Object matching data:

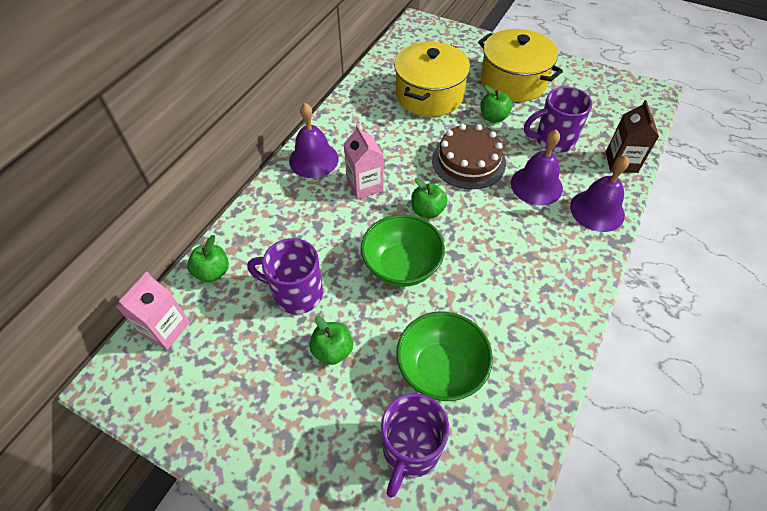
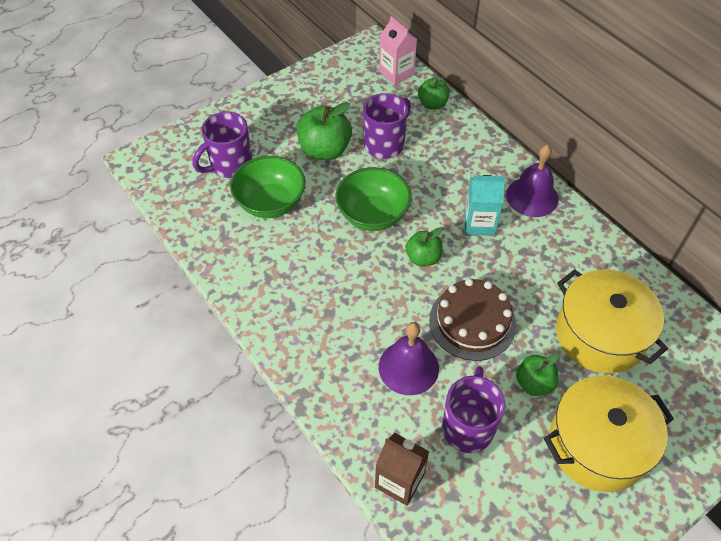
camera: 115 degrees right, 0 degrees up
green apple [309,316,353,365] -> green apple [297,102,352,160], size x1.64
pink carton [344,124,384,199] -> turquoise carton [464,175,506,235]
purple mug [381,393,449,498] -> purple mug turned 90 degrees counterclockwise [193,112,252,178]
purple bell [570,156,629,232] -> none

■ **EXERCISE DETAILS**:
The expected output is each entry given again word for word, with pictures dropped.

■ **ANSWER TO THE EXERCISE**:
camera: 115 degrees right, 0 degrees up
green apple [309,316,353,365] -> green apple [297,102,352,160], size x1.64
pink carton [344,124,384,199] -> turquoise carton [464,175,506,235]
purple mug [381,393,449,498] -> purple mug turned 90 degrees counterclockwise [193,112,252,178]
purple bell [570,156,629,232] -> none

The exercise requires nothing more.